= TASK TO CARRY OUT =
Please format the listing lines, starting with the line containing "black pentagon at (199, 217): moved 8 px down" and going on through the line containing "blue square: rotated 32 degrees clockwise", as a JSON list of strings with one string per line. Leave out blank lines and the pictures.

######

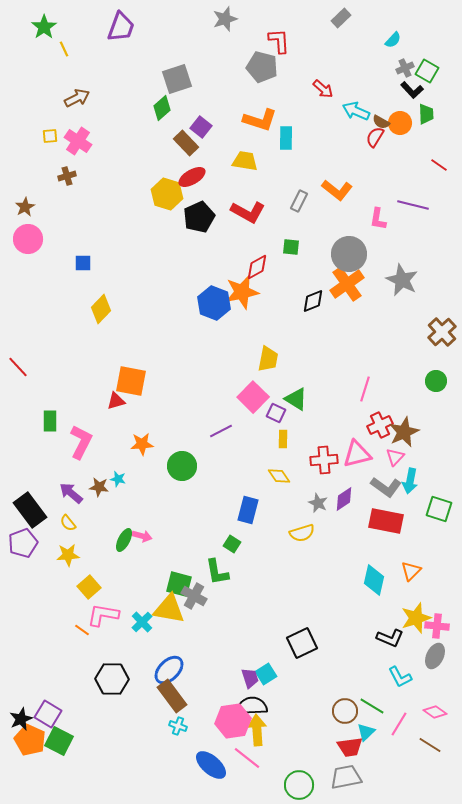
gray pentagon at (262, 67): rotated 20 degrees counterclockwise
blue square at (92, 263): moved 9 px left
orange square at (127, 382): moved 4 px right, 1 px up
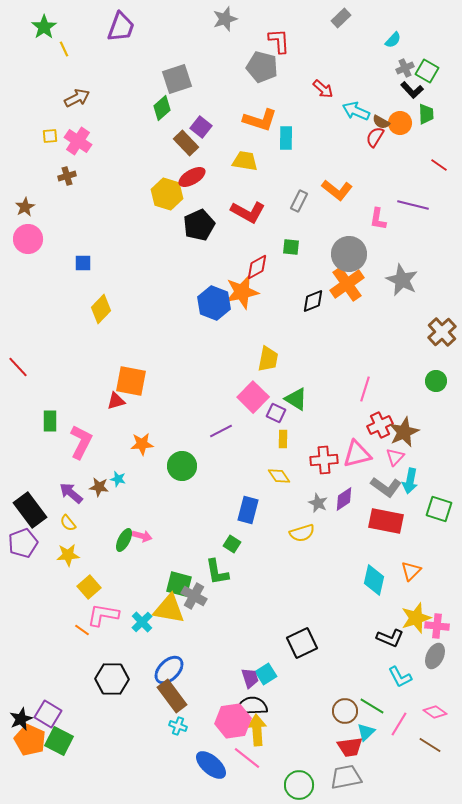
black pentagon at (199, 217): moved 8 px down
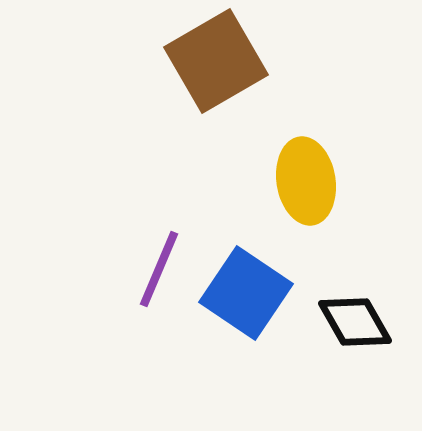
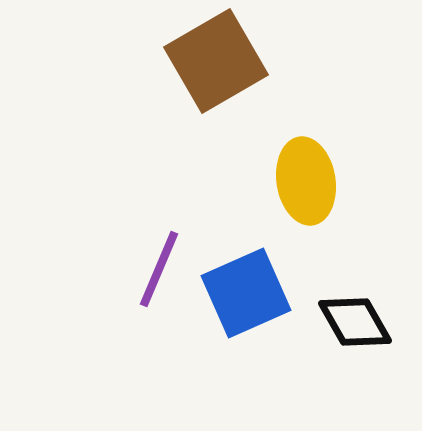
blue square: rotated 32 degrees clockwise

######

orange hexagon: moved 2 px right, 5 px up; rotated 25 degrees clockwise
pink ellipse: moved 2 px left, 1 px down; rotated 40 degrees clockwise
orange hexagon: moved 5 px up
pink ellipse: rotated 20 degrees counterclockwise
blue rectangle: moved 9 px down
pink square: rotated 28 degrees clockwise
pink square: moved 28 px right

######

= EXPECTED OUTPUT =
[
  "black pentagon at (199, 217): moved 8 px down",
  "blue square: rotated 32 degrees clockwise"
]